### Data for this exercise
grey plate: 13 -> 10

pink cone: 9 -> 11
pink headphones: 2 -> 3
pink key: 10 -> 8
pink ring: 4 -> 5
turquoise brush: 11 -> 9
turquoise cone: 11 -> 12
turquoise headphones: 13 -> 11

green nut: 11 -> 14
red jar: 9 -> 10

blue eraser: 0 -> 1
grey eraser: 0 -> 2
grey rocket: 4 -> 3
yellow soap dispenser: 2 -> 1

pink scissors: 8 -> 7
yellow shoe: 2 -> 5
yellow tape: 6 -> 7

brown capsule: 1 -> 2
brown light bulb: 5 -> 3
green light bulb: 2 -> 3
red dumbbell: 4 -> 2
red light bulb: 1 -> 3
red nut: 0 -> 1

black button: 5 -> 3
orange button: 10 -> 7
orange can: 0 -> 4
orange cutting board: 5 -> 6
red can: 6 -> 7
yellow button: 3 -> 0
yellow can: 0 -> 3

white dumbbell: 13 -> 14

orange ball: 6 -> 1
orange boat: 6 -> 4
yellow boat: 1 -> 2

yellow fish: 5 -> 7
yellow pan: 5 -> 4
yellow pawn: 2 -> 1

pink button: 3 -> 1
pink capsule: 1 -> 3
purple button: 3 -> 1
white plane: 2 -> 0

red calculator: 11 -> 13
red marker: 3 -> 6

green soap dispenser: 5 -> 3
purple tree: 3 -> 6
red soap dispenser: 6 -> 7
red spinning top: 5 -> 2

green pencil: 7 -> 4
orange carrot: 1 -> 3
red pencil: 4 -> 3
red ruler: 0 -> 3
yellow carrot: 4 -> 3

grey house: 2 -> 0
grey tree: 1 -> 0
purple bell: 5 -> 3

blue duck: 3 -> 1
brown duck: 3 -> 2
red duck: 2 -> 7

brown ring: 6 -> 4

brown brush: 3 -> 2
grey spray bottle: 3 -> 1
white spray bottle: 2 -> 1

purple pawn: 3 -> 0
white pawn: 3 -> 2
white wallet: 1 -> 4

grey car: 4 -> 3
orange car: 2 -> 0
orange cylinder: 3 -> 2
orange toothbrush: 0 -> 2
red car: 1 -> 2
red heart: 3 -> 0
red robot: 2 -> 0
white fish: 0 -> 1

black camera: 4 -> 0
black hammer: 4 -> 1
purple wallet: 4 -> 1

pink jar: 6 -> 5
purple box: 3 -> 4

### Exercise aim
From the records above, extract everything verbatim.

### Result for this exercise
grey plate: 13 -> 10

pink cone: 9 -> 11
pink headphones: 2 -> 3
pink key: 10 -> 8
pink ring: 4 -> 5
turquoise brush: 11 -> 9
turquoise cone: 11 -> 12
turquoise headphones: 13 -> 11

green nut: 11 -> 14
red jar: 9 -> 10

blue eraser: 0 -> 1
grey eraser: 0 -> 2
grey rocket: 4 -> 3
yellow soap dispenser: 2 -> 1

pink scissors: 8 -> 7
yellow shoe: 2 -> 5
yellow tape: 6 -> 7

brown capsule: 1 -> 2
brown light bulb: 5 -> 3
green light bulb: 2 -> 3
red dumbbell: 4 -> 2
red light bulb: 1 -> 3
red nut: 0 -> 1

black button: 5 -> 3
orange button: 10 -> 7
orange can: 0 -> 4
orange cutting board: 5 -> 6
red can: 6 -> 7
yellow button: 3 -> 0
yellow can: 0 -> 3

white dumbbell: 13 -> 14

orange ball: 6 -> 1
orange boat: 6 -> 4
yellow boat: 1 -> 2

yellow fish: 5 -> 7
yellow pan: 5 -> 4
yellow pawn: 2 -> 1

pink button: 3 -> 1
pink capsule: 1 -> 3
purple button: 3 -> 1
white plane: 2 -> 0

red calculator: 11 -> 13
red marker: 3 -> 6

green soap dispenser: 5 -> 3
purple tree: 3 -> 6
red soap dispenser: 6 -> 7
red spinning top: 5 -> 2

green pencil: 7 -> 4
orange carrot: 1 -> 3
red pencil: 4 -> 3
red ruler: 0 -> 3
yellow carrot: 4 -> 3

grey house: 2 -> 0
grey tree: 1 -> 0
purple bell: 5 -> 3

blue duck: 3 -> 1
brown duck: 3 -> 2
red duck: 2 -> 7

brown ring: 6 -> 4

brown brush: 3 -> 2
grey spray bottle: 3 -> 1
white spray bottle: 2 -> 1

purple pawn: 3 -> 0
white pawn: 3 -> 2
white wallet: 1 -> 4

grey car: 4 -> 3
orange car: 2 -> 0
orange cylinder: 3 -> 2
orange toothbrush: 0 -> 2
red car: 1 -> 2
red heart: 3 -> 0
red robot: 2 -> 0
white fish: 0 -> 1

black camera: 4 -> 0
black hammer: 4 -> 1
purple wallet: 4 -> 1

pink jar: 6 -> 5
purple box: 3 -> 4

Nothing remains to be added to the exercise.